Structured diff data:
-=-=-

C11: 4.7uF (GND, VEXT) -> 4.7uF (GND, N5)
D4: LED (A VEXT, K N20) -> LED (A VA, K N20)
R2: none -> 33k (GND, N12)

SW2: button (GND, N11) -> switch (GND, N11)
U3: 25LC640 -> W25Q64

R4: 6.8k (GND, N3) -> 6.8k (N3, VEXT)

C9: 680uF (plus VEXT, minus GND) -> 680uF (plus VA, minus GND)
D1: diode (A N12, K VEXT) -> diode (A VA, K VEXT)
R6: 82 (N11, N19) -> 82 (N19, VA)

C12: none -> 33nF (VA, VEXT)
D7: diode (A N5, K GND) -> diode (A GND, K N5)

-=-=-

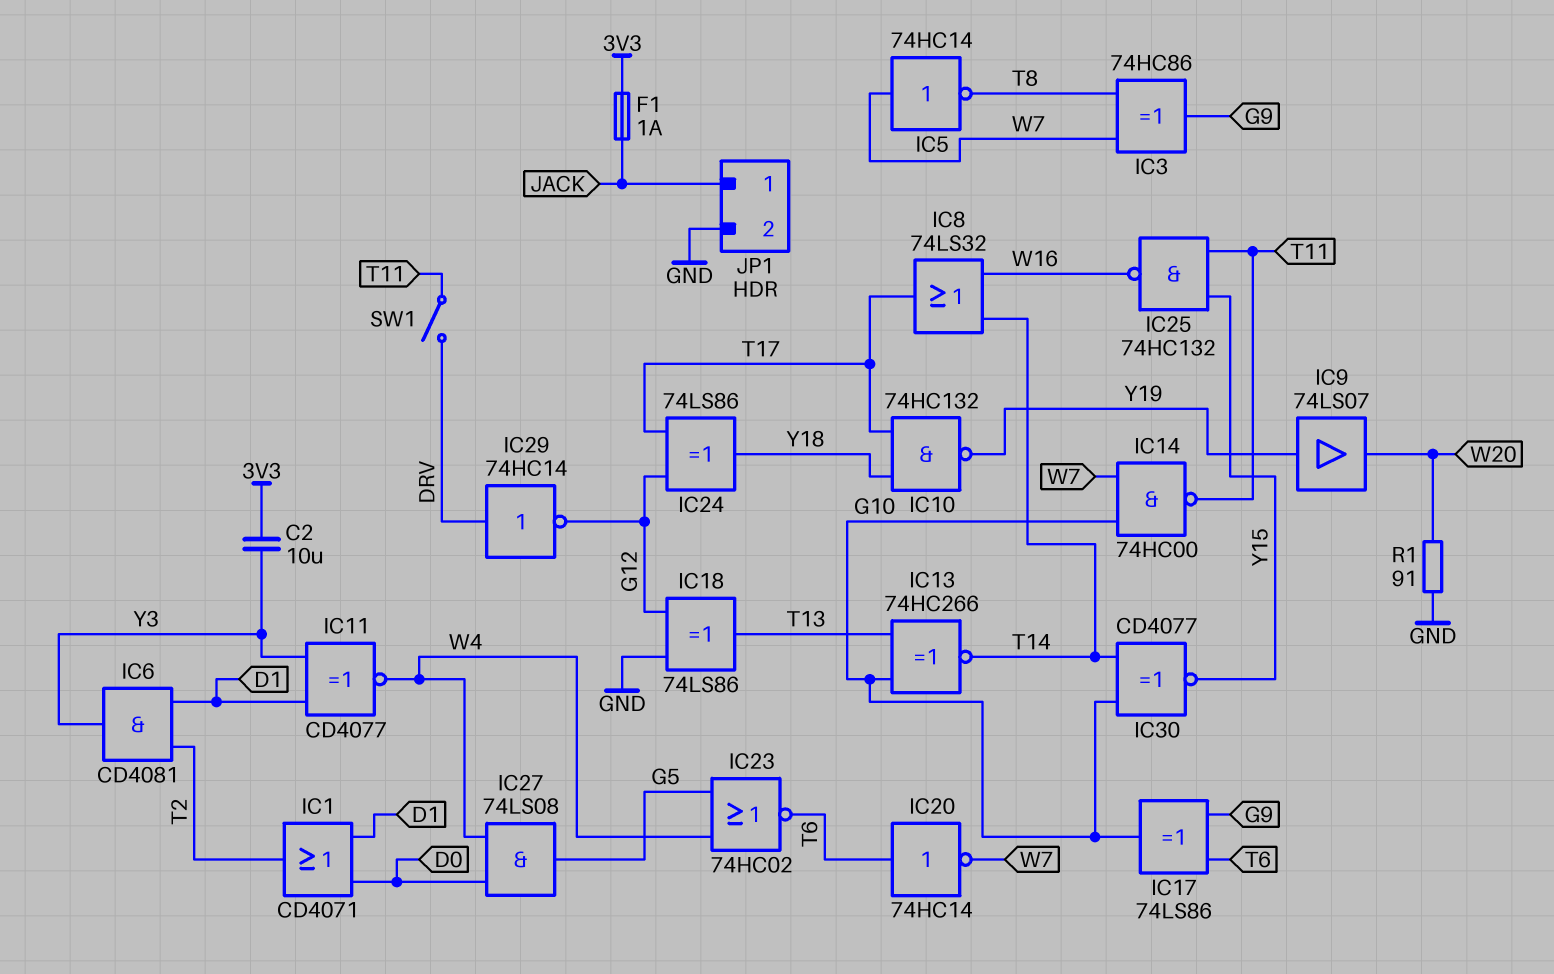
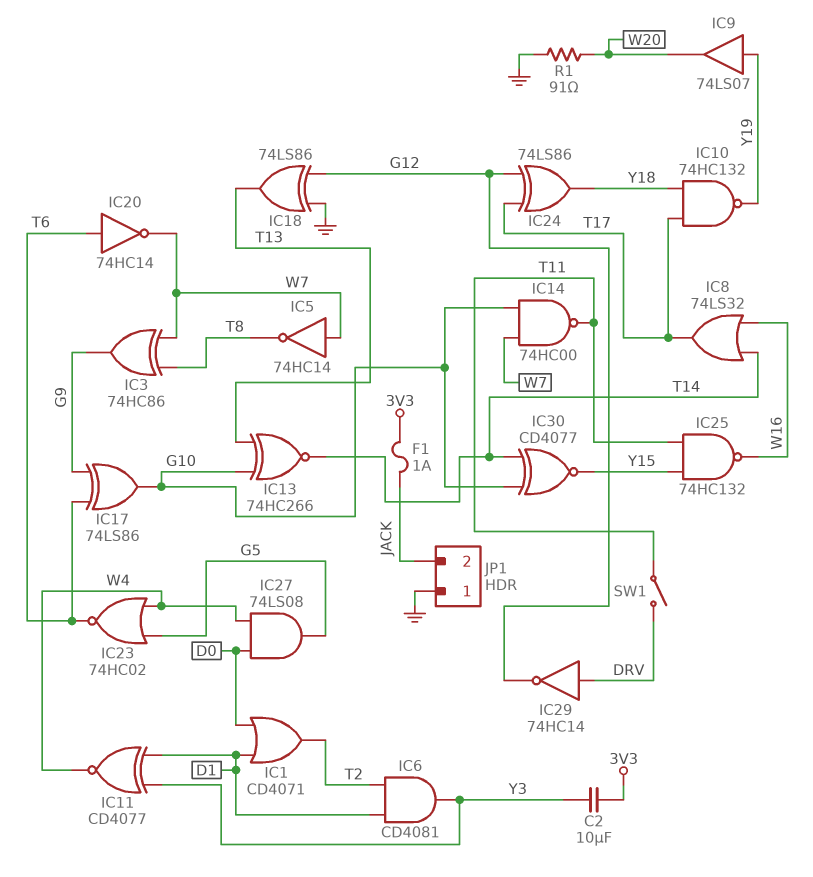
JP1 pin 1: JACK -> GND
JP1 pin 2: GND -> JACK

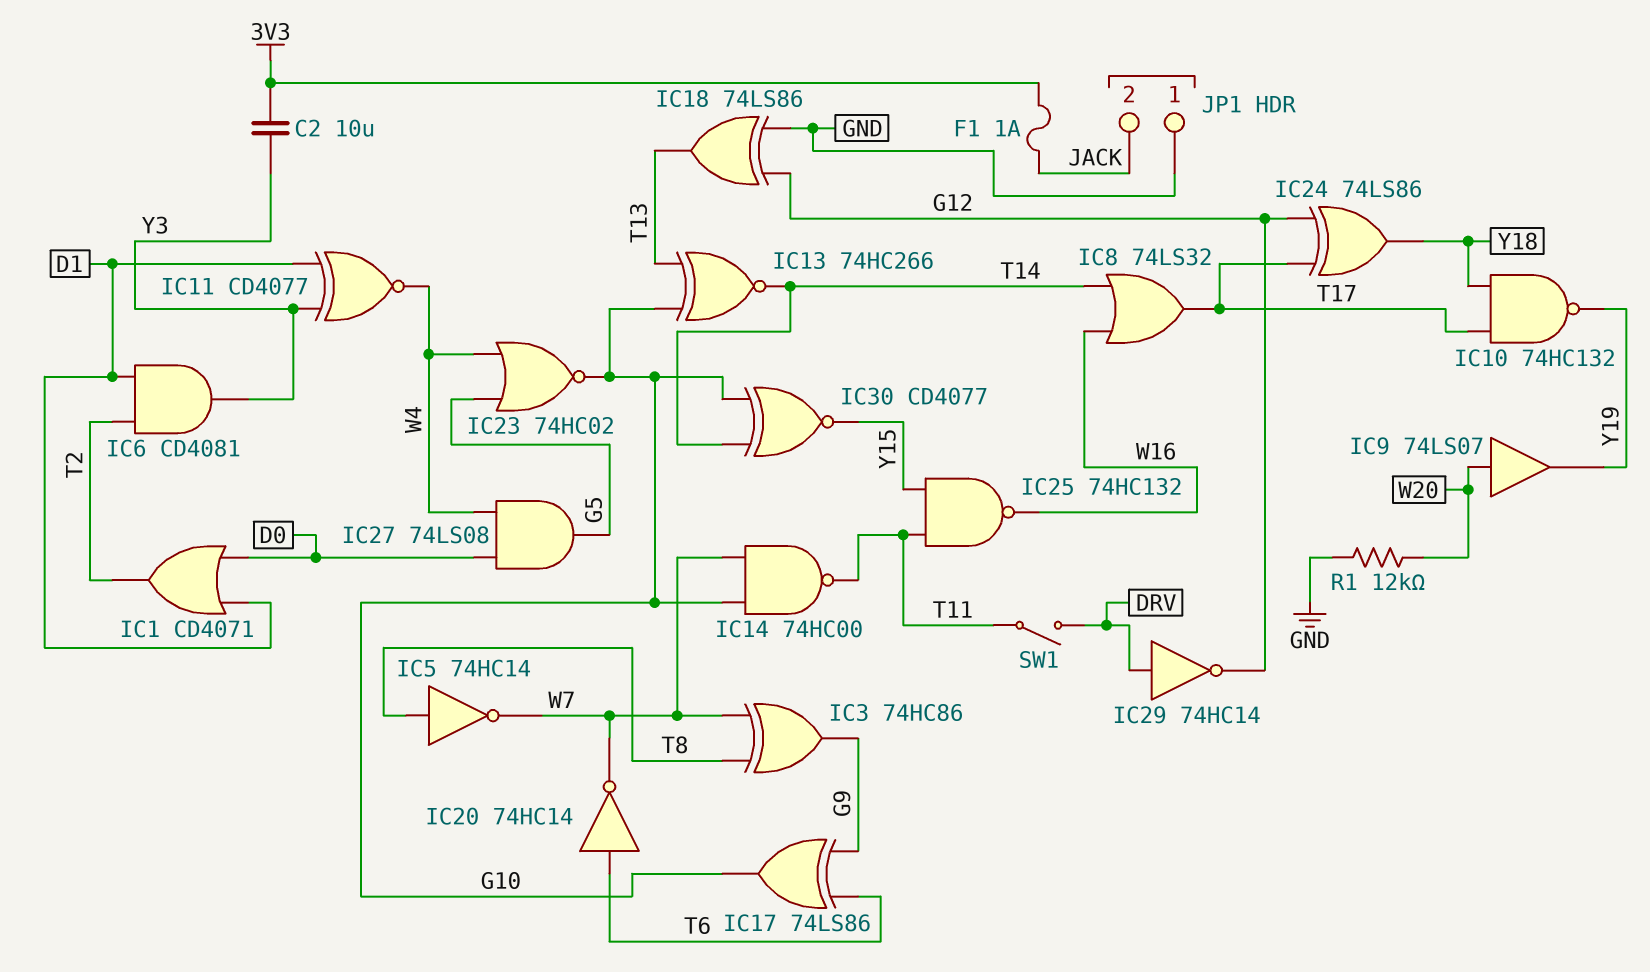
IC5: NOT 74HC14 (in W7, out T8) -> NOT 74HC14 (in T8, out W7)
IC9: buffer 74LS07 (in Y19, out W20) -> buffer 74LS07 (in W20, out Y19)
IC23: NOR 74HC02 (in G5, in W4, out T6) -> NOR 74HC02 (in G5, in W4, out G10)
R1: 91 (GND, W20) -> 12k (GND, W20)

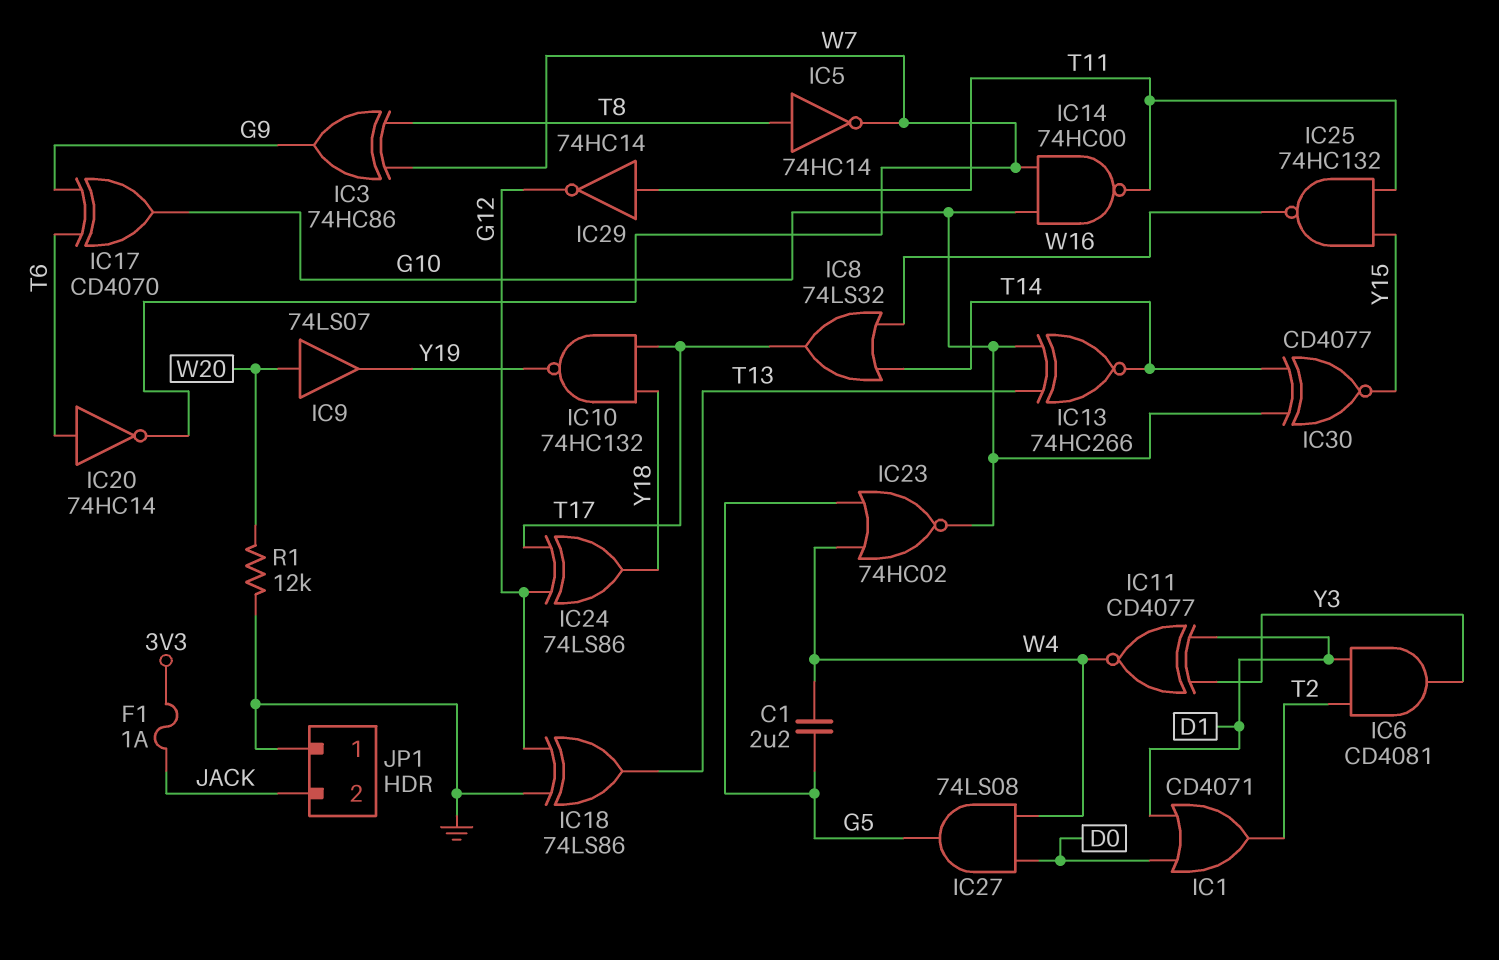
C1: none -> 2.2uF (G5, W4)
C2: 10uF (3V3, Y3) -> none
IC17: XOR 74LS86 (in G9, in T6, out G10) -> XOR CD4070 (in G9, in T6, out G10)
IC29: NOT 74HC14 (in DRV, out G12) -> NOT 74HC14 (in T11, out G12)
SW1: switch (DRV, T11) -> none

-=-=-

(Task): In the data shown above, how many lines hold the string "diode"? The answer is the number alone.

(Result): 2